Search the data for the string "maveku" and extract every line where it appears.

RECORDED INFORMATION ▸
---+---

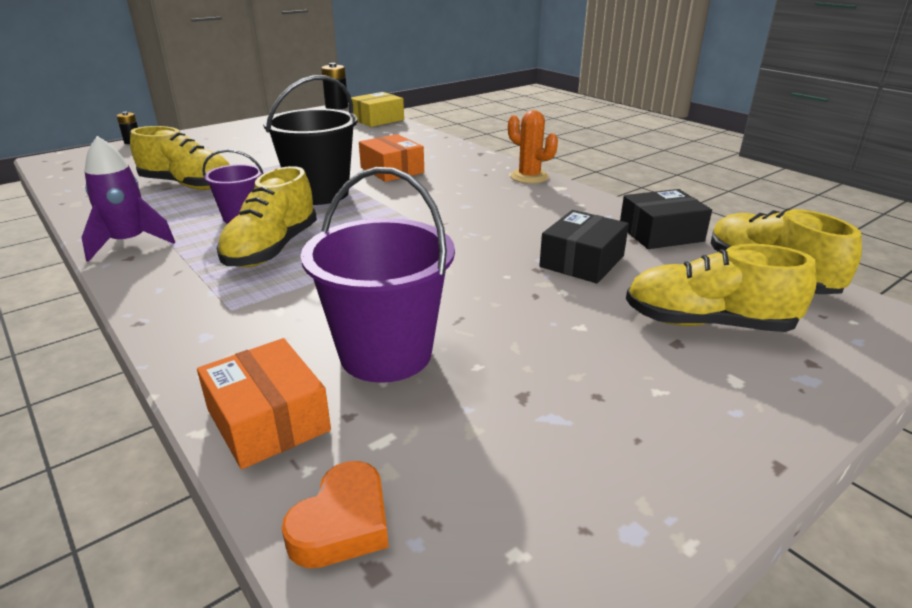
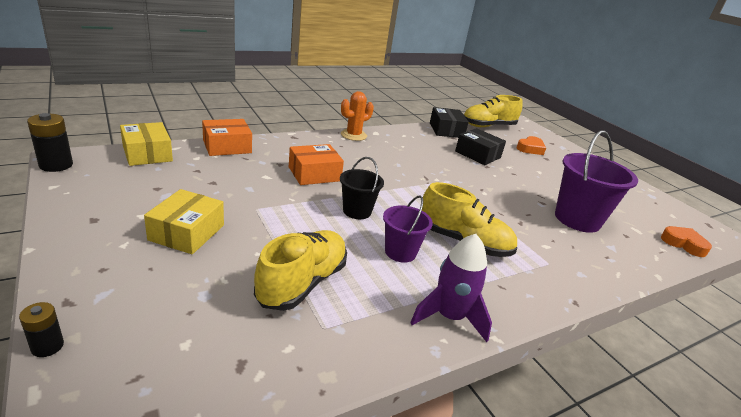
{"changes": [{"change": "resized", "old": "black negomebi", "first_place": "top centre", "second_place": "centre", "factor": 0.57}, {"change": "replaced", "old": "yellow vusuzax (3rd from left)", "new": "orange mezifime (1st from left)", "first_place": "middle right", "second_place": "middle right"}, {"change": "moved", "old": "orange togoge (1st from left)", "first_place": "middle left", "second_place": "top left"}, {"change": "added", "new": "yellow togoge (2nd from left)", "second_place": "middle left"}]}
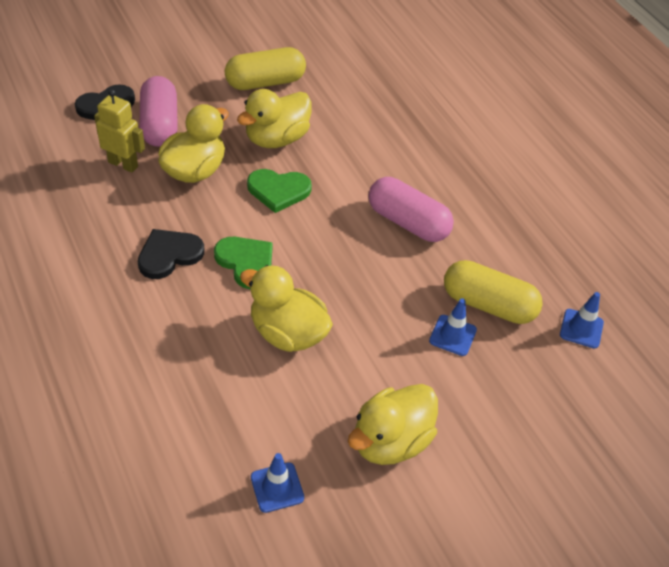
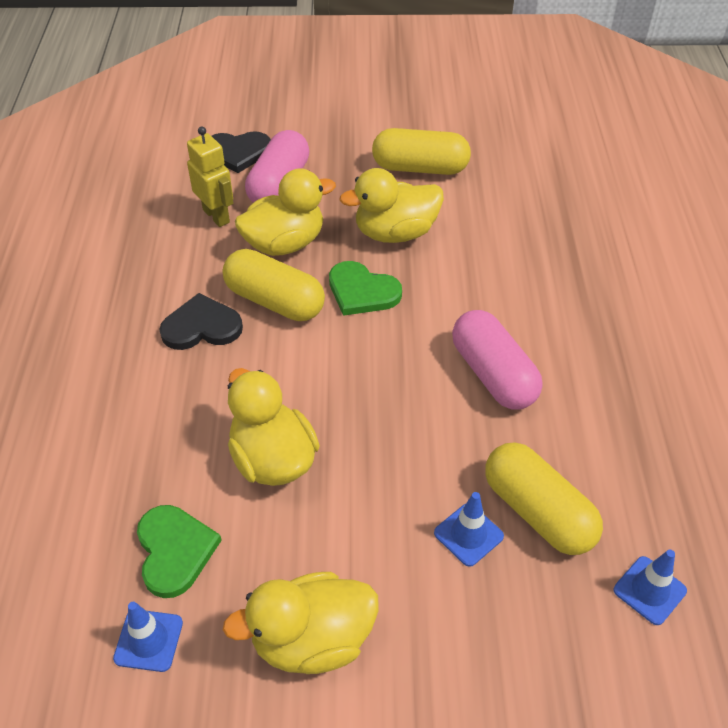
{"changes": [{"change": "moved", "old": "green mezifime (1st from left)", "first_place": "centre", "second_place": "bottom left"}, {"change": "added", "new": "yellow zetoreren (1st from left)", "second_place": "centre"}]}
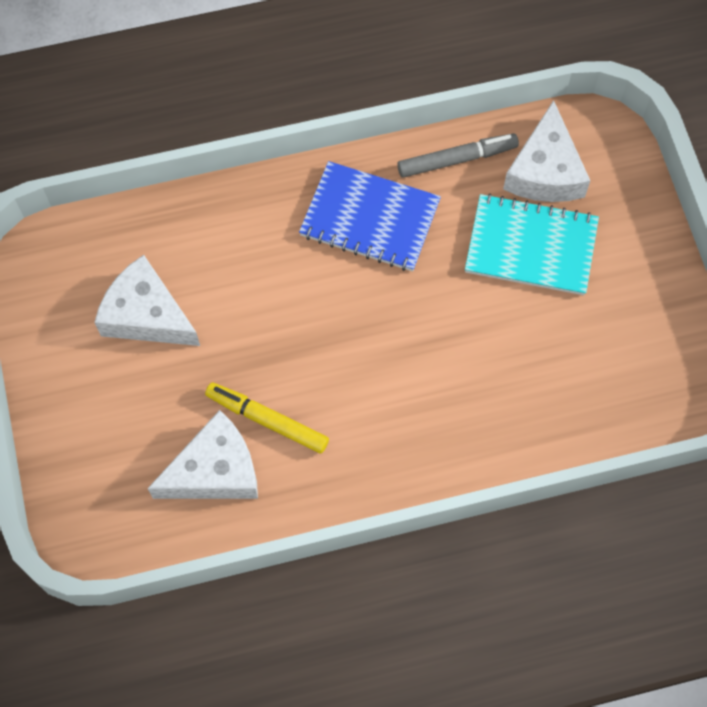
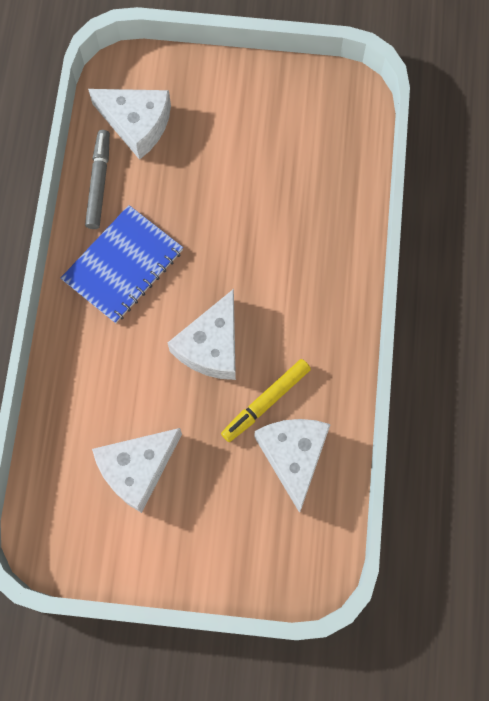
{"changes": [{"change": "removed", "old": "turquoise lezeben", "first_place": "middle right"}, {"change": "added", "new": "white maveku (3rd from left)", "second_place": "centre"}]}
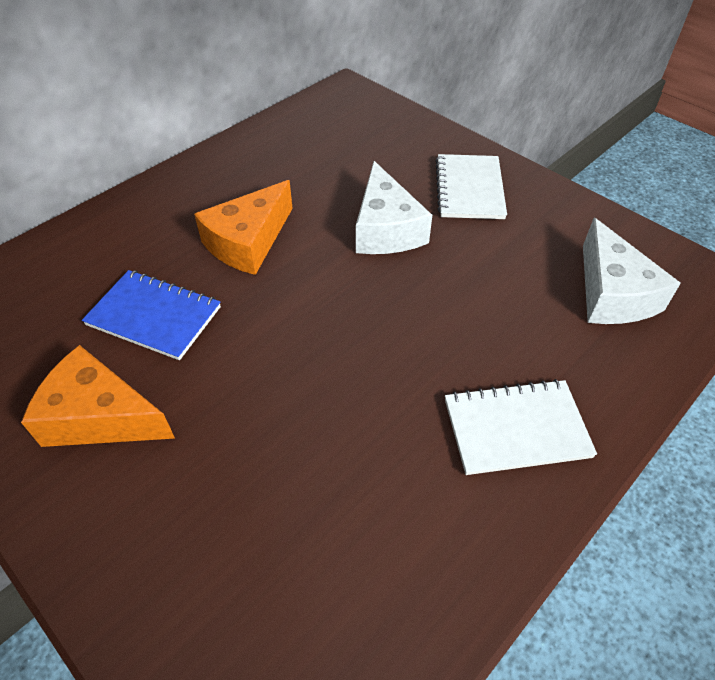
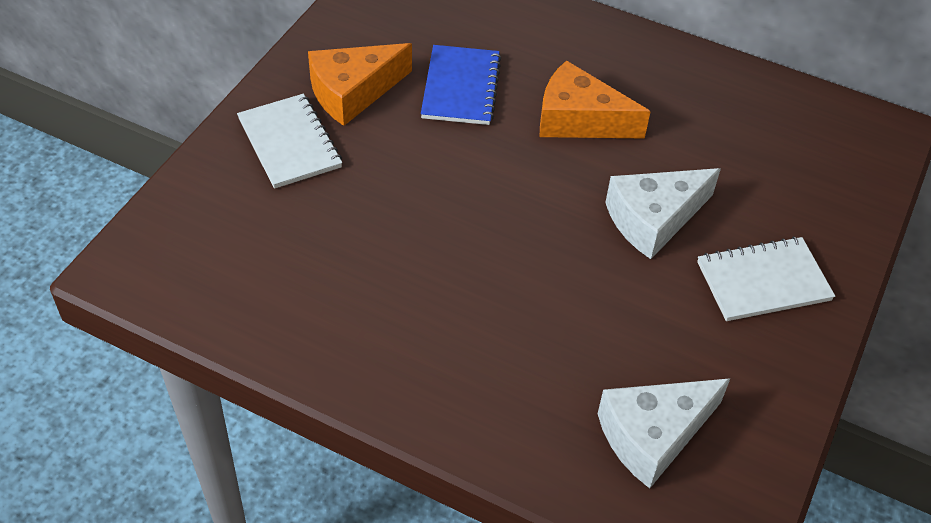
{"changes": [{"change": "turned", "old": "orange maveku (1st from left)", "first_place": "middle left", "second_place": "top centre", "degrees": -120}, {"change": "moved", "old": "white lezeben (2nd from left in the first image)", "new": "white lezeben (1st from left)", "first_place": "middle right", "second_place": "top left"}]}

---+---

RESULT FOR THIS EXERCISE ▸
{"changes": [{"change": "removed", "old": "turquoise lezeben", "first_place": "middle right"}, {"change": "added", "new": "white maveku (3rd from left)", "second_place": "centre"}]}
{"changes": [{"change": "turned", "old": "orange maveku (1st from left)", "first_place": "middle left", "second_place": "top centre", "degrees": -120}, {"change": "moved", "old": "white lezeben (2nd from left in the first image)", "new": "white lezeben (1st from left)", "first_place": "middle right", "second_place": "top left"}]}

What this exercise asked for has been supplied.